# EXERCISE
Return only the number of lines in the entries below that hold the word "frying".

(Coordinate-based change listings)

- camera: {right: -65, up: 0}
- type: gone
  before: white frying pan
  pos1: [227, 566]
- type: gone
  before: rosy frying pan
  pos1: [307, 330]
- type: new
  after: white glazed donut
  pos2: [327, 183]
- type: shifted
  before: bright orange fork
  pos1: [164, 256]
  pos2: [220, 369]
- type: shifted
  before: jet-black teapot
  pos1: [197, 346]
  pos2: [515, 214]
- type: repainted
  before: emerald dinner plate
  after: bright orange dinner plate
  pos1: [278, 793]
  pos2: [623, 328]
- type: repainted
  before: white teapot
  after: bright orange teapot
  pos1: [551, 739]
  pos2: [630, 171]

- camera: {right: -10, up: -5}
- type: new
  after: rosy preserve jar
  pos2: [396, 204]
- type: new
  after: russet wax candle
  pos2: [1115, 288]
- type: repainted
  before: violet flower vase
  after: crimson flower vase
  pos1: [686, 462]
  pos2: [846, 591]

==

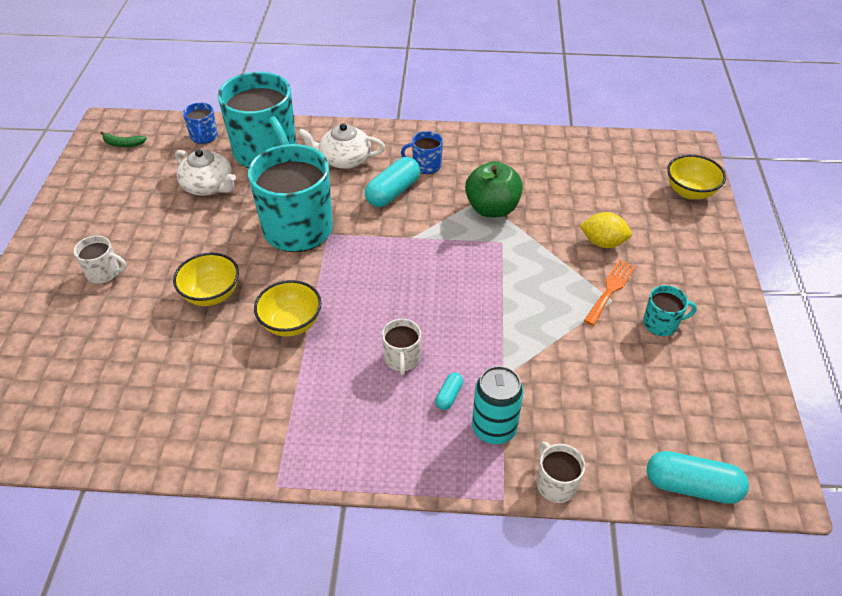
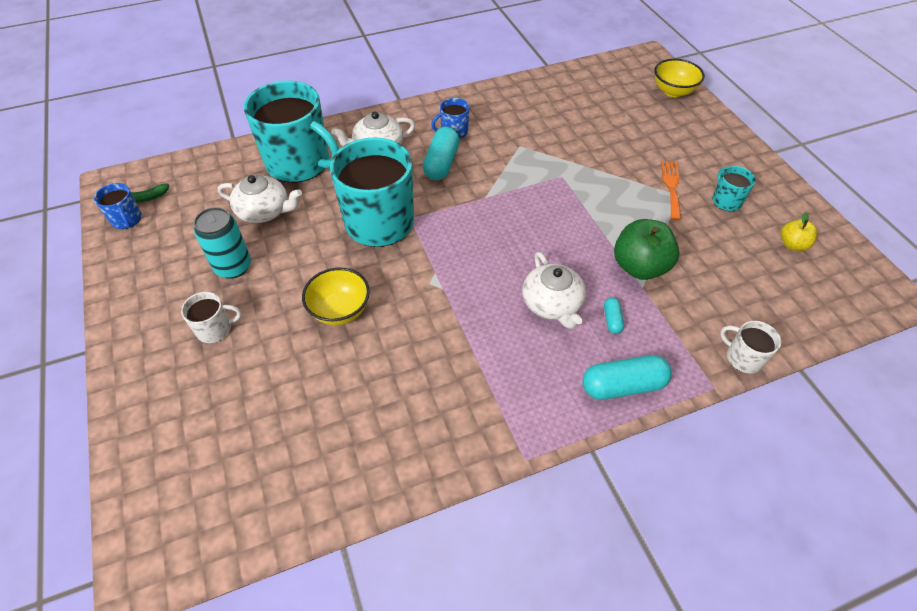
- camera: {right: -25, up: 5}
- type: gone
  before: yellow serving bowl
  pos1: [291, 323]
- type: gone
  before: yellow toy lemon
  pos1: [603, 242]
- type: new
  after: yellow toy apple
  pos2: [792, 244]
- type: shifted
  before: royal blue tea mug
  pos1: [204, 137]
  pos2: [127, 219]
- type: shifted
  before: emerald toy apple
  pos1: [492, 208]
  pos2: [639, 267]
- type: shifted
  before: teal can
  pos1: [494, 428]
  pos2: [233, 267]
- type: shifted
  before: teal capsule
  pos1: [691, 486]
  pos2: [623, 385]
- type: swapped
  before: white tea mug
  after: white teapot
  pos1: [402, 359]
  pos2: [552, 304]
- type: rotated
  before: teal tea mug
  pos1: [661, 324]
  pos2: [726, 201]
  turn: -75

--

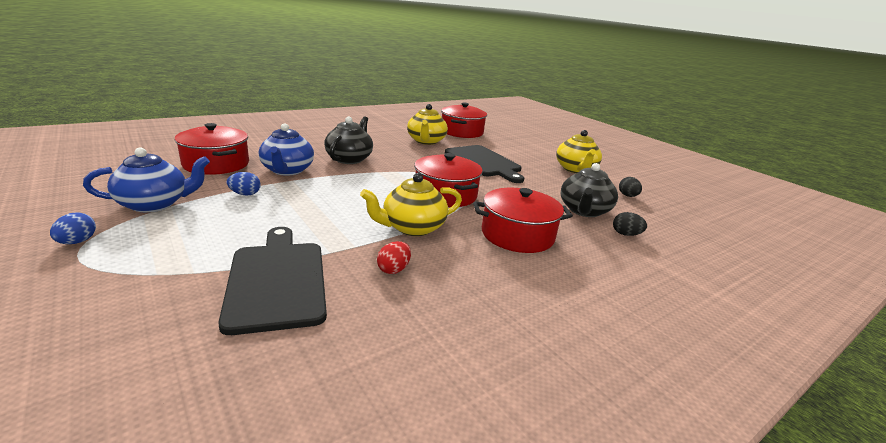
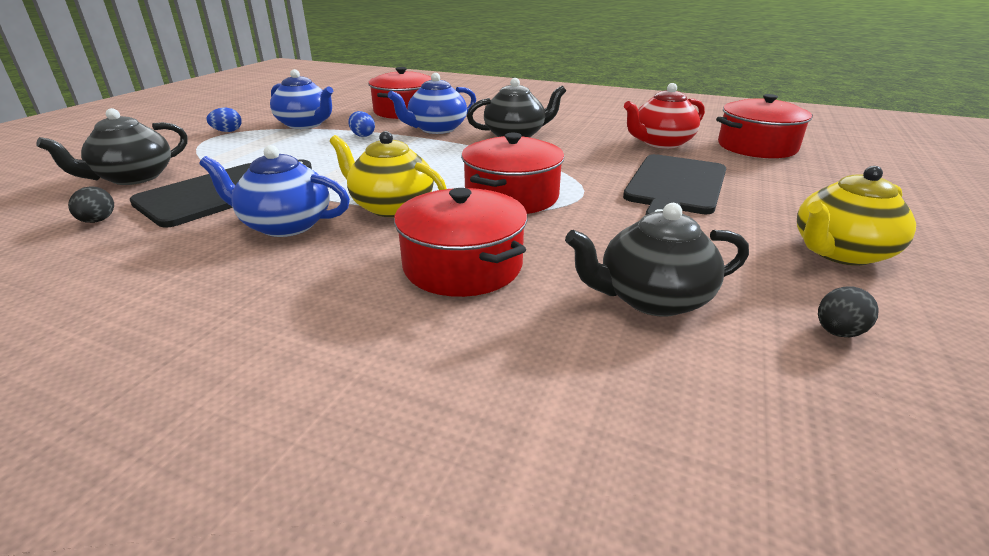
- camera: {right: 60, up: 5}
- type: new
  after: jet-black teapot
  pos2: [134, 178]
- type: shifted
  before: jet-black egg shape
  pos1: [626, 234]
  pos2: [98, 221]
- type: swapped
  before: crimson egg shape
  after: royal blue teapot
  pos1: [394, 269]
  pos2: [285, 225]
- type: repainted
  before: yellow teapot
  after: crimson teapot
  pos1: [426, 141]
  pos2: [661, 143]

# ANSWER TO THIS EXERCISE
2